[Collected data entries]
****************
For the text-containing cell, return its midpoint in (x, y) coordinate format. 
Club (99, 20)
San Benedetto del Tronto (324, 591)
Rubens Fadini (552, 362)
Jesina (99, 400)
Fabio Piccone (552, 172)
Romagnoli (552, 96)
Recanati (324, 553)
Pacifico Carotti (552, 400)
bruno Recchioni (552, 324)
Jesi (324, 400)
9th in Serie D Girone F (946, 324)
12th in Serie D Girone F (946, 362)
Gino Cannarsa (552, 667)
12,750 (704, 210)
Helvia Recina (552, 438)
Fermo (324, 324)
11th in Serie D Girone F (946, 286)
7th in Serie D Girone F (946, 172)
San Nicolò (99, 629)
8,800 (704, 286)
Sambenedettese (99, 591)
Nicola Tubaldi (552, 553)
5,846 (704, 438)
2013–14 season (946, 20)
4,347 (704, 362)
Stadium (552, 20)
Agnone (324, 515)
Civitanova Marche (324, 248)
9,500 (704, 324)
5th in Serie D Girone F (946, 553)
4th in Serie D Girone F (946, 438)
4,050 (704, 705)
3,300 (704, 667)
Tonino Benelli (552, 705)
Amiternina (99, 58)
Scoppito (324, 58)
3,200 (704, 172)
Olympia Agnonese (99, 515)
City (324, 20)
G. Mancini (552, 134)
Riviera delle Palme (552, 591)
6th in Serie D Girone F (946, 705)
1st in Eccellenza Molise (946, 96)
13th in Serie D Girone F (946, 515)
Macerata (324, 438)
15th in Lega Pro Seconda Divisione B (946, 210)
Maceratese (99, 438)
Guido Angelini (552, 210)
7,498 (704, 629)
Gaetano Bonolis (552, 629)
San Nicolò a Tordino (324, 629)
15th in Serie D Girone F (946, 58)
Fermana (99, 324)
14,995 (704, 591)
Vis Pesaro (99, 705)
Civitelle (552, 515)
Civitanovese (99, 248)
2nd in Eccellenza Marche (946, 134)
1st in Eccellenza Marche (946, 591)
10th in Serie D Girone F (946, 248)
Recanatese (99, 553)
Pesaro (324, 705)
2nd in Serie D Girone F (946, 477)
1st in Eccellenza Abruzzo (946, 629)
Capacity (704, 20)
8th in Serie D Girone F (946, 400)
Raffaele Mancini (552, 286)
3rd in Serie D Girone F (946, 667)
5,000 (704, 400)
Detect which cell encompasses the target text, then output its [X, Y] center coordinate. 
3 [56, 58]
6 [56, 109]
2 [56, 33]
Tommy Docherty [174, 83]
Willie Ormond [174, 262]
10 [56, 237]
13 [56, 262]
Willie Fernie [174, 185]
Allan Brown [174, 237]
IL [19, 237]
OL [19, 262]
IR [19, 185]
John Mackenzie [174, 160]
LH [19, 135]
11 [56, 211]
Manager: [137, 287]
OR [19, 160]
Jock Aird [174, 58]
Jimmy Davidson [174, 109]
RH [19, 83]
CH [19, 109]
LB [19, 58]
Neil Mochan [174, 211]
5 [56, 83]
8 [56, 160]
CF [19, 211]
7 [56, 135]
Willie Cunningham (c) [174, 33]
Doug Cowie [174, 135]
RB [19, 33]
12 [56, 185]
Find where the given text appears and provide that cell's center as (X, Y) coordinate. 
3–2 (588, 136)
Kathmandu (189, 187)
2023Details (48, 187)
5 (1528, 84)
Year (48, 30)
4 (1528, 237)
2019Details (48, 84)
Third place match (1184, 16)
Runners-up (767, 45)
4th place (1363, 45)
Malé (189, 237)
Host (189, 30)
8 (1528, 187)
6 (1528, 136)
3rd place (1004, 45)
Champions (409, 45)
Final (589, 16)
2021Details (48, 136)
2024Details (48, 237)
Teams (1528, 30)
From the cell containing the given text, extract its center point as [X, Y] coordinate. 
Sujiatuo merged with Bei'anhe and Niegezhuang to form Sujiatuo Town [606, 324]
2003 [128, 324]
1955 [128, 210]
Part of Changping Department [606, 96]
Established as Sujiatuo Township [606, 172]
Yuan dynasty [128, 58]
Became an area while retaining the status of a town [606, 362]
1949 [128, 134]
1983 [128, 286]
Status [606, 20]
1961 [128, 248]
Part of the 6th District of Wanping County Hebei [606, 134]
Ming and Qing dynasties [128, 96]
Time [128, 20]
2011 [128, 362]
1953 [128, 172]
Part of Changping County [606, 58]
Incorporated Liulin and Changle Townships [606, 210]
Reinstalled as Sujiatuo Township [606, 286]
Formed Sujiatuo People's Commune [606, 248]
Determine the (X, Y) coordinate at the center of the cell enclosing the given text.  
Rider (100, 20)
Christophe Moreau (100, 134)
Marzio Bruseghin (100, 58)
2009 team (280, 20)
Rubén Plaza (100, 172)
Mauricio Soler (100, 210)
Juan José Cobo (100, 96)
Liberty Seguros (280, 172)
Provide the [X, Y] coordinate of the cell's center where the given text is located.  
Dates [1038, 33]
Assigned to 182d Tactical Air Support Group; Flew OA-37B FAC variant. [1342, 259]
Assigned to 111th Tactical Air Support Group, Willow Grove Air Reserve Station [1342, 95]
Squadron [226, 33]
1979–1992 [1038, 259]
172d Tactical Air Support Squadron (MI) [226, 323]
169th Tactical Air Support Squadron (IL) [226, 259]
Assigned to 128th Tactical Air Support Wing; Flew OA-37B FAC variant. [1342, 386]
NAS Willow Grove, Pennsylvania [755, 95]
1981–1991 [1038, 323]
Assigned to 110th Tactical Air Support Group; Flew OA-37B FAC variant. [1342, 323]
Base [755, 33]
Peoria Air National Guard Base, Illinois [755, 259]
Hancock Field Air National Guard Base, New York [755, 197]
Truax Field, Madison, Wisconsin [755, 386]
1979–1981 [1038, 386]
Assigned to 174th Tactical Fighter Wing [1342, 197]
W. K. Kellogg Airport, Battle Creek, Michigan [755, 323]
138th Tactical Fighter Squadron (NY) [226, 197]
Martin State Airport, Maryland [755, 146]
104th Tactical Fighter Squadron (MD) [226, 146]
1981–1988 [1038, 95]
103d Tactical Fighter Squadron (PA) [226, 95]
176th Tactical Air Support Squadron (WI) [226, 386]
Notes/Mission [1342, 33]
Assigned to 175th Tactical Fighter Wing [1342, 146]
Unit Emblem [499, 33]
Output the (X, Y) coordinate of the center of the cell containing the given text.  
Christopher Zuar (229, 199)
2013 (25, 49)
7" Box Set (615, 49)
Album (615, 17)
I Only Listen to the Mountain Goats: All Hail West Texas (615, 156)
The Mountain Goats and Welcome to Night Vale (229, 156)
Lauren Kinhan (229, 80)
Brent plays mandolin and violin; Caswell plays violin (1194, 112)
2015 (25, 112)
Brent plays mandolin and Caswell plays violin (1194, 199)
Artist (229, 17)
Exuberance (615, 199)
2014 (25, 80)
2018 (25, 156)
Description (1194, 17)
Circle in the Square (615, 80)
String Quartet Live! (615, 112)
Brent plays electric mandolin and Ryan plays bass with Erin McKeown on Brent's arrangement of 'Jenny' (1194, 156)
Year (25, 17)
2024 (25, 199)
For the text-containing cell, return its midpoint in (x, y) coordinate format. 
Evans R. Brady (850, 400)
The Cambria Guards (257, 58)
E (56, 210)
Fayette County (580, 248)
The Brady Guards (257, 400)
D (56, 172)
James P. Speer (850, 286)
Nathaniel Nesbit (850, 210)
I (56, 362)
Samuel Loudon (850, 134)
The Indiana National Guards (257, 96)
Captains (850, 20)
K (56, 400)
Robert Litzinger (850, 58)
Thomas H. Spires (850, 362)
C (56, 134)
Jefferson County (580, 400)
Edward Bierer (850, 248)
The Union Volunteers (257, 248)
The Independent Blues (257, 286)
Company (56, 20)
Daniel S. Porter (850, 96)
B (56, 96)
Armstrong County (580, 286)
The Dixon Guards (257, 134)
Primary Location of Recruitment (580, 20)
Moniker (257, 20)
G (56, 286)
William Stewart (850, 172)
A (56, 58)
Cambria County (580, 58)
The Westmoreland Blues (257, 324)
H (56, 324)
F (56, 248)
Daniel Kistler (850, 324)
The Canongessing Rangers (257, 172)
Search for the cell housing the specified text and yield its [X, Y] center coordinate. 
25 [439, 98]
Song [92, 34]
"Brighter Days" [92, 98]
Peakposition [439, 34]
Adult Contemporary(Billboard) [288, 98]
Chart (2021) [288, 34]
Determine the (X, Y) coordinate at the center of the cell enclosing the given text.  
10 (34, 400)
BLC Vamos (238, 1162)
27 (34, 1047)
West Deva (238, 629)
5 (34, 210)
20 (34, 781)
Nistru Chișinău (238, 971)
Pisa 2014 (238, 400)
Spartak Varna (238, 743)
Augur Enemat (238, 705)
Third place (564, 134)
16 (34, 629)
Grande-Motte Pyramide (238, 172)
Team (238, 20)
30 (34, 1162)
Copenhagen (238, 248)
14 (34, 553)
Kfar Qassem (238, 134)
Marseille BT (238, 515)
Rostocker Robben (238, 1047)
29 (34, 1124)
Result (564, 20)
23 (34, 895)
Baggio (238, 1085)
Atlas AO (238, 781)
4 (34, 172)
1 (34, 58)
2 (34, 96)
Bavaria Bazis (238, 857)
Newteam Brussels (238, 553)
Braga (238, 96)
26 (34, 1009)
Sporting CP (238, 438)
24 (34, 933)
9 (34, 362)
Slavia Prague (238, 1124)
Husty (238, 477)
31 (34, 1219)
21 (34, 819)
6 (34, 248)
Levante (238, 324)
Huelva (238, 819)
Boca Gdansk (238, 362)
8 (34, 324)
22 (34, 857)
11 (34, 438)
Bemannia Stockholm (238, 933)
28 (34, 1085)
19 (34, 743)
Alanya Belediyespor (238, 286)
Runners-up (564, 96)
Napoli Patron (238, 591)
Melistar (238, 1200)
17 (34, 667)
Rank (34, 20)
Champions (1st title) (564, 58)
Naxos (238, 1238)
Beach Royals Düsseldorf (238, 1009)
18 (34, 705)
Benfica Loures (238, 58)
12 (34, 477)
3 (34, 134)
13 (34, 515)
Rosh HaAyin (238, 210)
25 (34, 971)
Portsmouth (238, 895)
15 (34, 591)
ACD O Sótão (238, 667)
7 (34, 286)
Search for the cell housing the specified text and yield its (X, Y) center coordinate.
****************
→ Task requirements: Give every line of the items, from the start through the line containing "10th in Serie D Girone F (946, 248)" (both ends included), as a Markdown table with the columns Row and Line. Leave out blank lines.

→ Correct result:
| Row | Line |
|---|---|
| 1 | For the text-containing cell, return its midpoint in (x, y) coordinate format.  |
| 2 | Club (99, 20) |
| 3 | San Benedetto del Tronto (324, 591) |
| 4 | Rubens Fadini (552, 362) |
| 5 | Jesina (99, 400) |
| 6 | Fabio Piccone (552, 172) |
| 7 | Romagnoli (552, 96) |
| 8 | Recanati (324, 553) |
| 9 | Pacifico Carotti (552, 400) |
| 10 | bruno Recchioni (552, 324) |
| 11 | Jesi (324, 400) |
| 12 | 9th in Serie D Girone F (946, 324) |
| 13 | 12th in Serie D Girone F (946, 362) |
| 14 | Gino Cannarsa (552, 667) |
| 15 | 12,750 (704, 210) |
| 16 | Helvia Recina (552, 438) |
| 17 | Fermo (324, 324) |
| 18 | 11th in Serie D Girone F (946, 286) |
| 19 | 7th in Serie D Girone F (946, 172) |
| 20 | San Nicolò (99, 629) |
| 21 | 8,800 (704, 286) |
| 22 | Sambenedettese (99, 591) |
| 23 | Nicola Tubaldi (552, 553) |
| 24 | 5,846 (704, 438) |
| 25 | 2013–14 season (946, 20) |
| 26 | 4,347 (704, 362) |
| 27 | Stadium (552, 20) |
| 28 | Agnone (324, 515) |
| 29 | Civitanova Marche (324, 248) |
| 30 | 9,500 (704, 324) |
| 31 | 5th in Serie D Girone F (946, 553) |
| 32 | 4th in Serie D Girone F (946, 438) |
| 33 | 4,050 (704, 705) |
| 34 | 3,300 (704, 667) |
| 35 | Tonino Benelli (552, 705) |
| 36 | Amiternina (99, 58) |
| 37 | Scoppito (324, 58) |
| 38 | 3,200 (704, 172) |
| 39 | Olympia Agnonese (99, 515) |
| 40 | City (324, 20) |
| 41 | G. Mancini (552, 134) |
| 42 | Riviera delle Palme (552, 591) |
| 43 | 6th in Serie D Girone F (946, 705) |
| 44 | 1st in Eccellenza Molise (946, 96) |
| 45 | 13th in Serie D Girone F (946, 515) |
| 46 | Macerata (324, 438) |
| 47 | 15th in Lega Pro Seconda Divisione B (946, 210) |
| 48 | Maceratese (99, 438) |
| 49 | Guido Angelini (552, 210) |
| 50 | 7,498 (704, 629) |
| 51 | Gaetano Bonolis (552, 629) |
| 52 | San Nicolò a Tordino (324, 629) |
| 53 | 15th in Serie D Girone F (946, 58) |
| 54 | Fermana (99, 324) |
| 55 | 14,995 (704, 591) |
| 56 | Vis Pesaro (99, 705) |
| 57 | Civitelle (552, 515) |
| 58 | Civitanovese (99, 248) |
| 59 | 2nd in Eccellenza Marche (946, 134) |
| 60 | 1st in Eccellenza Marche (946, 591) |
| 61 | 10th in Serie D Girone F (946, 248) |